Using the data below, return word for word every line from the one holding "CN1 pin 1: DGND -> 5V" down to the one holding "TP2: test point (DGND) -> test point (N_3)". Leave pictures out.

Content starts

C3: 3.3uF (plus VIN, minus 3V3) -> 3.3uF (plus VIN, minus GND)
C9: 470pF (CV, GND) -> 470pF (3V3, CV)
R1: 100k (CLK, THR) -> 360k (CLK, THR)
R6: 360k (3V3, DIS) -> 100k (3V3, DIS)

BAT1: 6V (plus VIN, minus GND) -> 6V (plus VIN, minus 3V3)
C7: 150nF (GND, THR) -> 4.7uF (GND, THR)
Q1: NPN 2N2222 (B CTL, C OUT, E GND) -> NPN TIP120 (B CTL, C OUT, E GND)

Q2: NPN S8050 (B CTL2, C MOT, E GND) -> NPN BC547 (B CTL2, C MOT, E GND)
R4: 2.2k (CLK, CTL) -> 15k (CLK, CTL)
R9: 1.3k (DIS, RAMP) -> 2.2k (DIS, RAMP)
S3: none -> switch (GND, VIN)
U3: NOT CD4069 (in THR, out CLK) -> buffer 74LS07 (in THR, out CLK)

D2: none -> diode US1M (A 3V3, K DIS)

Content ends
Content starts

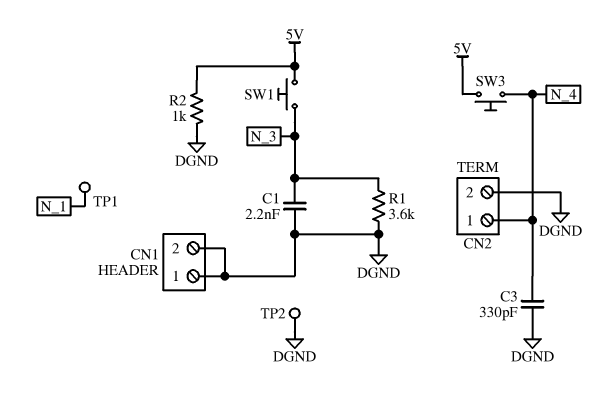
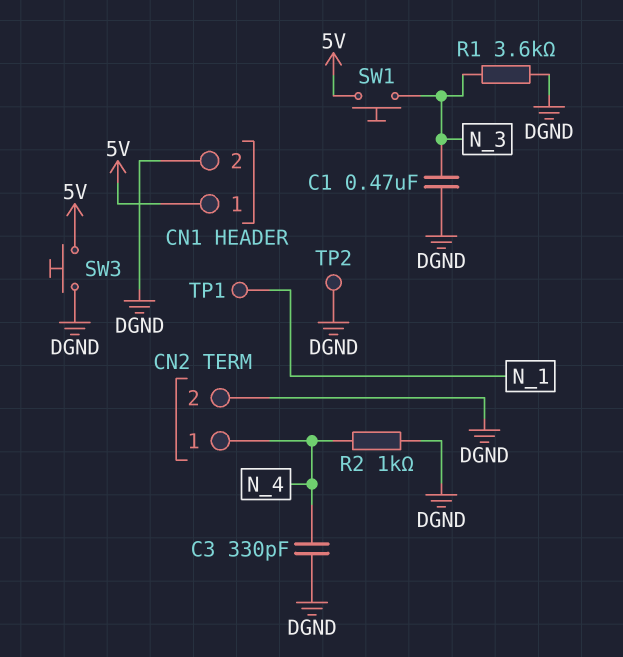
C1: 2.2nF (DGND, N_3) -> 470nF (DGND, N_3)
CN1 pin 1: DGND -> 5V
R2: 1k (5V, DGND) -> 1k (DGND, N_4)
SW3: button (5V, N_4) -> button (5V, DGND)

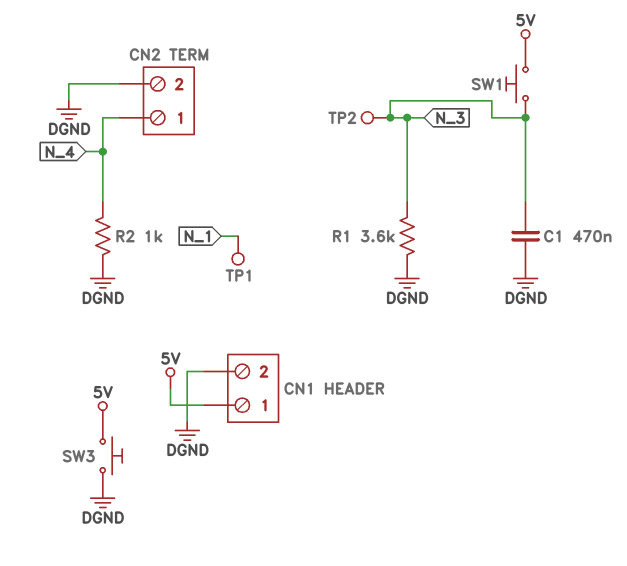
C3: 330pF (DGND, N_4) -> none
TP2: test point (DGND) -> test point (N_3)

Content ends

SOLUTION TO THE PROBLEM:
CN1 pin 1: DGND -> 5V
R2: 1k (5V, DGND) -> 1k (DGND, N_4)
SW3: button (5V, N_4) -> button (5V, DGND)

C3: 330pF (DGND, N_4) -> none
TP2: test point (DGND) -> test point (N_3)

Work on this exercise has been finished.